# [Stored data]
********************

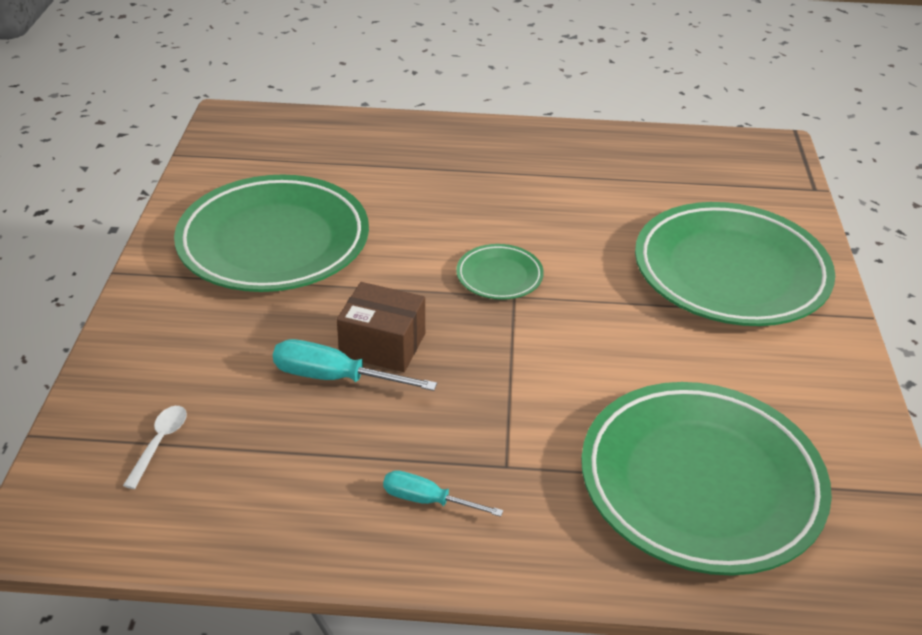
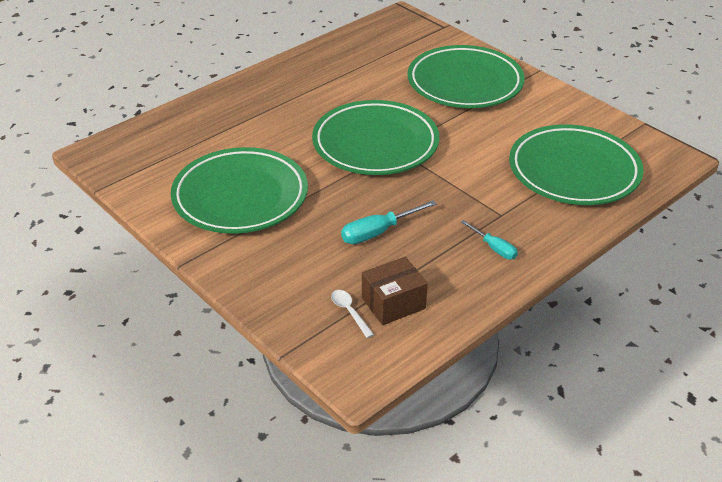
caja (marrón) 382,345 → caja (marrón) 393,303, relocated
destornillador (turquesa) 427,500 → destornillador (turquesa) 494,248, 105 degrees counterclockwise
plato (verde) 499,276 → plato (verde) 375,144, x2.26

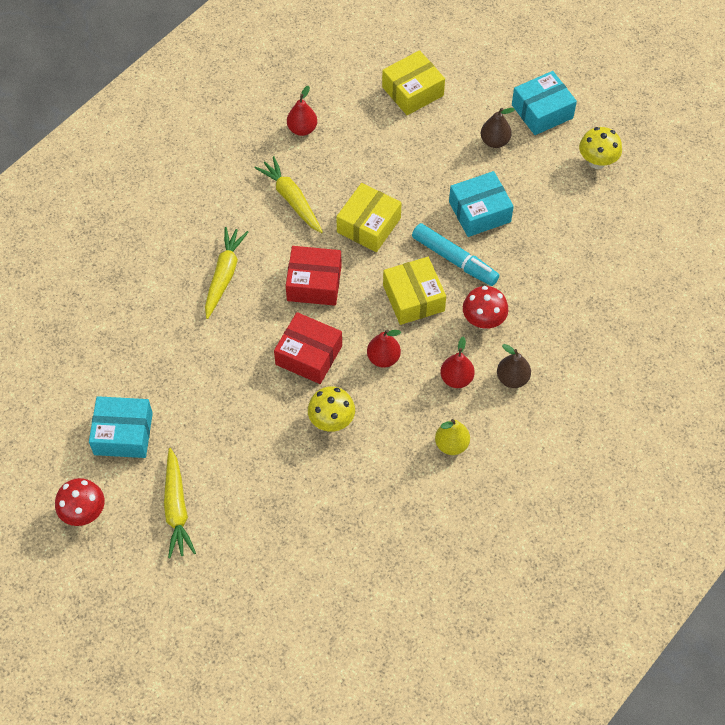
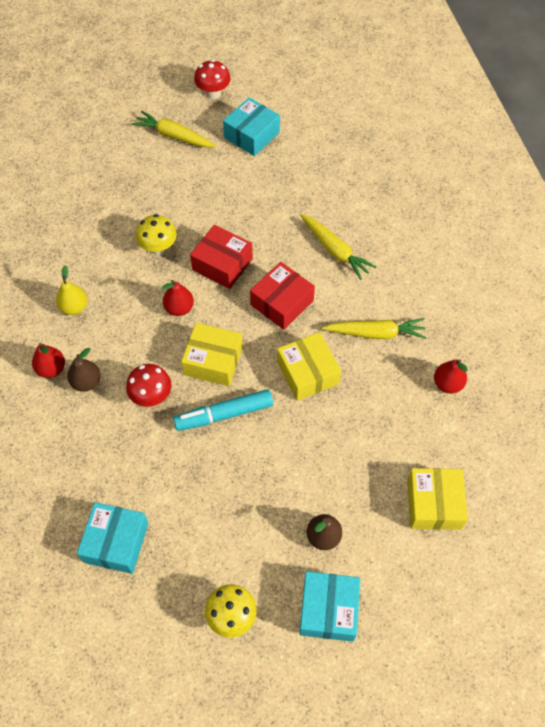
caja (rojo) 309,355 → caja (rojo) 222,264, 60 degrees clockwise
pera (rojo) 456,378 → pera (rojo) 51,369, relocated
caja (turquesa) 479,212 → caja (turquesa) 116,542, relocated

********************

# [Task instructions]
Write out the listing above in full, word for word, with no pictures.

# [Output of the task]
caja (marrón) 382,345 → caja (marrón) 393,303, relocated
destornillador (turquesa) 427,500 → destornillador (turquesa) 494,248, 105 degrees counterclockwise
plato (verde) 499,276 → plato (verde) 375,144, x2.26

caja (rojo) 309,355 → caja (rojo) 222,264, 60 degrees clockwise
pera (rojo) 456,378 → pera (rojo) 51,369, relocated
caja (turquesa) 479,212 → caja (turquesa) 116,542, relocated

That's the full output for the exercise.